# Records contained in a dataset
Segment Open
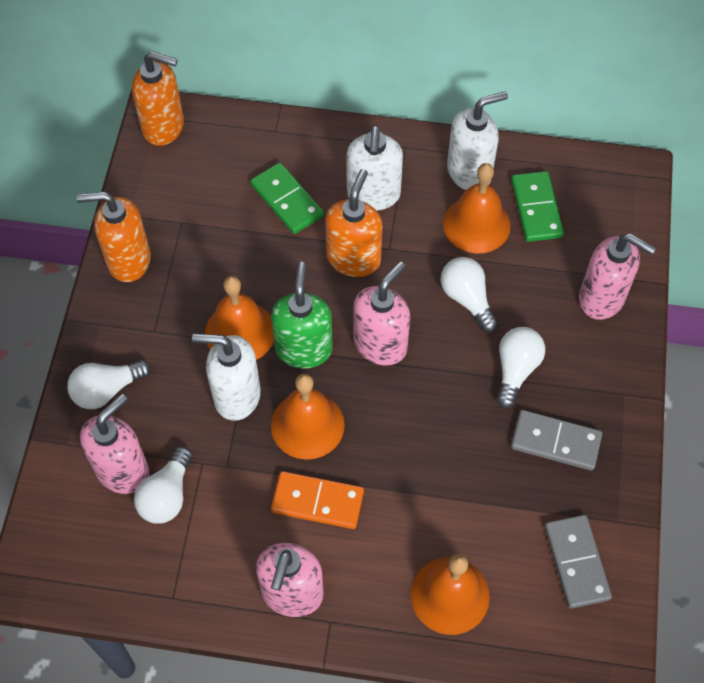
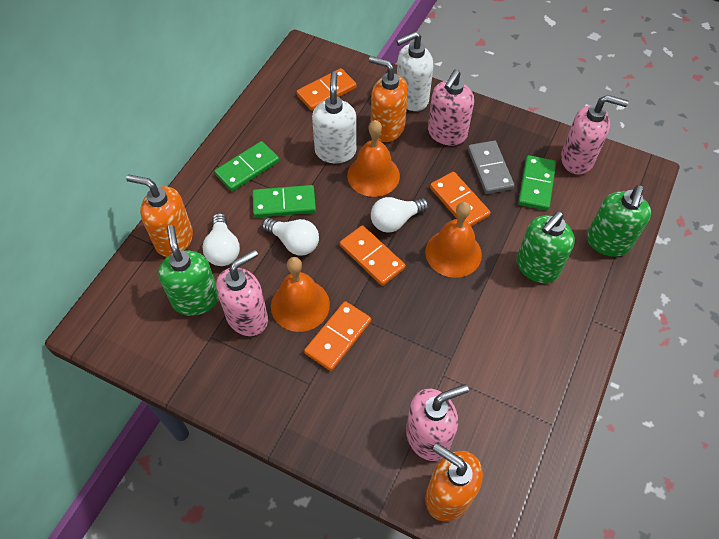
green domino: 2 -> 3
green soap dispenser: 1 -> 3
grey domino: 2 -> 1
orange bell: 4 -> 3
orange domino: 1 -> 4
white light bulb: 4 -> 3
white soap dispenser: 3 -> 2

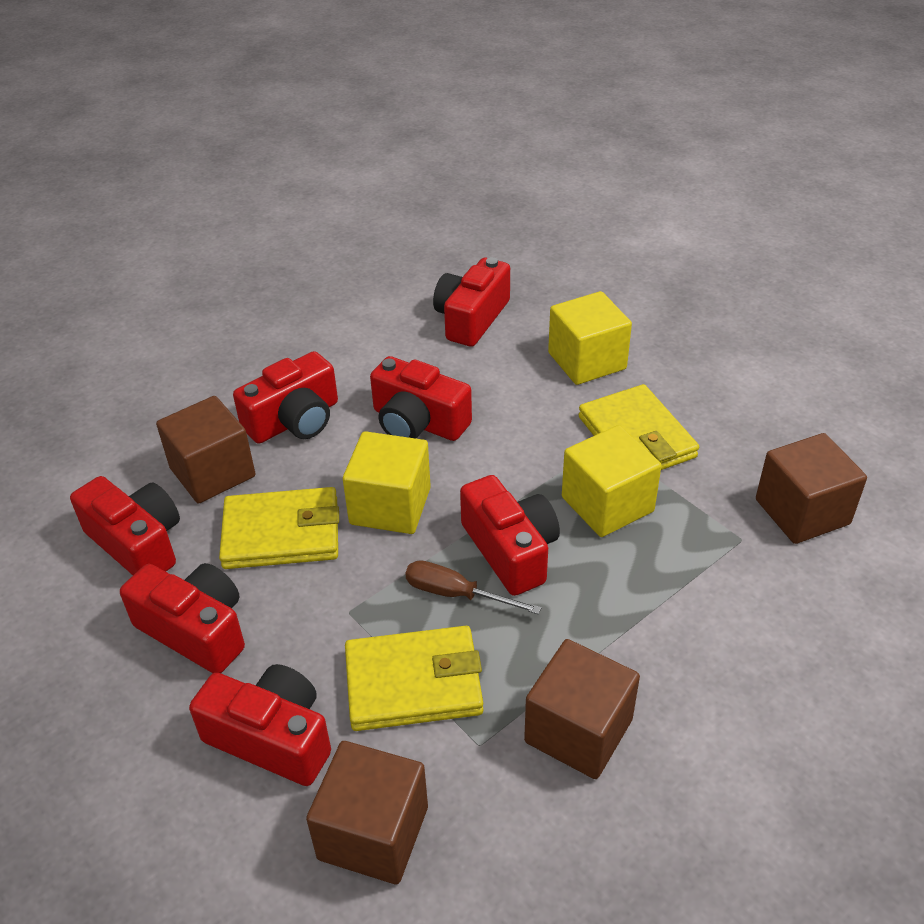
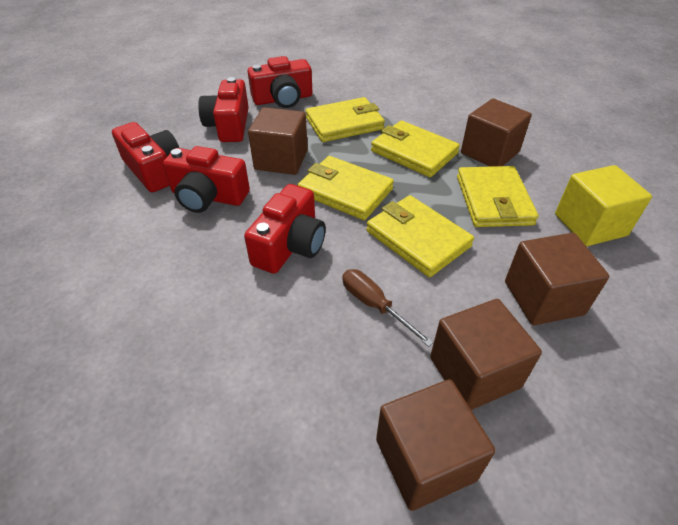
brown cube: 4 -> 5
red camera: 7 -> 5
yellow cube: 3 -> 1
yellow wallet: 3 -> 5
Segment Closed
Segment Open
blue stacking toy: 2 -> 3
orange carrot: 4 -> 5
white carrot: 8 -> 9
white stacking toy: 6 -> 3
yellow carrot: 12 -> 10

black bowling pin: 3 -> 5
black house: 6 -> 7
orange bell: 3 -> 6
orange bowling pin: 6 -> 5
Segment Closed
# What the task asks
Nothing except the lines from the one containing "green domino: 2 -> 3" through the one containing "yellow wallet: 3 -> 5" should appear in the answer, exactly as above and without pictures.

# Response for this exercise
green domino: 2 -> 3
green soap dispenser: 1 -> 3
grey domino: 2 -> 1
orange bell: 4 -> 3
orange domino: 1 -> 4
white light bulb: 4 -> 3
white soap dispenser: 3 -> 2

brown cube: 4 -> 5
red camera: 7 -> 5
yellow cube: 3 -> 1
yellow wallet: 3 -> 5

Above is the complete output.